Task material Start Marker

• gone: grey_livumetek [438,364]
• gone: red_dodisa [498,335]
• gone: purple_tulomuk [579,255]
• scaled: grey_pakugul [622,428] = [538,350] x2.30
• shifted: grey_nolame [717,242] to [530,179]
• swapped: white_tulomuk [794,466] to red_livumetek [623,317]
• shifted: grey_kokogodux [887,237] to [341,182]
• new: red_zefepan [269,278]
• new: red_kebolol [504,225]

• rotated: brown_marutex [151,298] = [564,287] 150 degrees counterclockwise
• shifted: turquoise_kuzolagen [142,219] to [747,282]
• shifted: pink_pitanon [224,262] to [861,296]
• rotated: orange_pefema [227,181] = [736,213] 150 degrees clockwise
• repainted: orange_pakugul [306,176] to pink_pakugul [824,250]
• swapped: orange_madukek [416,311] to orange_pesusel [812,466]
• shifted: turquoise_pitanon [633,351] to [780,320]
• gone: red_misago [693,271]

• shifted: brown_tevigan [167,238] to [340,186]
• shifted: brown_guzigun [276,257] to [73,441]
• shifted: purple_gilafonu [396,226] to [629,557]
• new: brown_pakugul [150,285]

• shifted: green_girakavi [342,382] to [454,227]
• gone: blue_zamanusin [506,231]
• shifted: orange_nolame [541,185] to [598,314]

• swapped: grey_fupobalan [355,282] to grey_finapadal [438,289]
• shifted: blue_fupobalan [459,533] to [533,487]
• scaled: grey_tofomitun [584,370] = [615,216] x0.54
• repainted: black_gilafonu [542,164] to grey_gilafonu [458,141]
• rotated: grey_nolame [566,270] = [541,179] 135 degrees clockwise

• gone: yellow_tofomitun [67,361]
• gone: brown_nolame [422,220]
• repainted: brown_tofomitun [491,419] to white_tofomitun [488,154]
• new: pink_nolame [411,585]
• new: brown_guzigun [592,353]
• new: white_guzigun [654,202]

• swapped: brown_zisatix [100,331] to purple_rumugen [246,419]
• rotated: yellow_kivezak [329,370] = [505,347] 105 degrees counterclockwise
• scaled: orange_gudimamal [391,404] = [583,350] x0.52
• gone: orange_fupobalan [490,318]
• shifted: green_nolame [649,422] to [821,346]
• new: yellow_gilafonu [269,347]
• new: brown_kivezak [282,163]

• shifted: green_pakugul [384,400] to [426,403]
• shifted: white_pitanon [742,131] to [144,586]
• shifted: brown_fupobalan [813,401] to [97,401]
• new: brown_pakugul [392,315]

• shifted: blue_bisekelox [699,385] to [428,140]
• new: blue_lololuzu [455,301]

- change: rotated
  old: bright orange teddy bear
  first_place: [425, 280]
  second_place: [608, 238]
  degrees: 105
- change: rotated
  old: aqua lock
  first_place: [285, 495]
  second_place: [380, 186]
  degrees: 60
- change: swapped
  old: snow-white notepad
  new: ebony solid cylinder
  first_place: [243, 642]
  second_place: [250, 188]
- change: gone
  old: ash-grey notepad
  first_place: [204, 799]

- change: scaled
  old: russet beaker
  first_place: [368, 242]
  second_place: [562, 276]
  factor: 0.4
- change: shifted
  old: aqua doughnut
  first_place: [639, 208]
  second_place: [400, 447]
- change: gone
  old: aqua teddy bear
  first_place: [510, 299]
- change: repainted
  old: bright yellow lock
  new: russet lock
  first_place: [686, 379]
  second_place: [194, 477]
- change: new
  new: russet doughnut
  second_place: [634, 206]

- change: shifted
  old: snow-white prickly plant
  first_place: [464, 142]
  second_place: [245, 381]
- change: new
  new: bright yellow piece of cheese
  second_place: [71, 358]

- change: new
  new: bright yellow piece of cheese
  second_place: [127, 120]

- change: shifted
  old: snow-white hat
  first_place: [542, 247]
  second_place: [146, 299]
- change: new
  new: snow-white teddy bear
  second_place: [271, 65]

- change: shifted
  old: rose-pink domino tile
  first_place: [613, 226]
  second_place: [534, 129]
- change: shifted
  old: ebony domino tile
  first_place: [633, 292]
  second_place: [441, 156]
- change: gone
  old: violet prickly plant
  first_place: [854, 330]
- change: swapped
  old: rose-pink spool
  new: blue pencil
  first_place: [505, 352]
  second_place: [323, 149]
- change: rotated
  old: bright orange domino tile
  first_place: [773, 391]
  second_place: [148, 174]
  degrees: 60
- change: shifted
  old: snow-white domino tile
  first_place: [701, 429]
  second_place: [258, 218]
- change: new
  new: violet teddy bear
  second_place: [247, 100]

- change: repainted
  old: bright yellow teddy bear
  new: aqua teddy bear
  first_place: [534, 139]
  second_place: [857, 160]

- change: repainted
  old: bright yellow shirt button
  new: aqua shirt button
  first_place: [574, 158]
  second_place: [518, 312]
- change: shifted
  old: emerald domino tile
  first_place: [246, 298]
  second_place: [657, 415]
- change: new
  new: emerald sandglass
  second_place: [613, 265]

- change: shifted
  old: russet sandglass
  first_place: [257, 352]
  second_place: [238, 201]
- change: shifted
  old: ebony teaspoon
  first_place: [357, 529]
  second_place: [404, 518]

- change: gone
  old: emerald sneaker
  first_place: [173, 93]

Task material End Marker

Your task :: Each line from the start of the records through the line holding "new: red_zefepan [269,278]" must be returned exactly; nothing else belongs in the answer.

Reply to the exercise ::
• gone: grey_livumetek [438,364]
• gone: red_dodisa [498,335]
• gone: purple_tulomuk [579,255]
• scaled: grey_pakugul [622,428] = [538,350] x2.30
• shifted: grey_nolame [717,242] to [530,179]
• swapped: white_tulomuk [794,466] to red_livumetek [623,317]
• shifted: grey_kokogodux [887,237] to [341,182]
• new: red_zefepan [269,278]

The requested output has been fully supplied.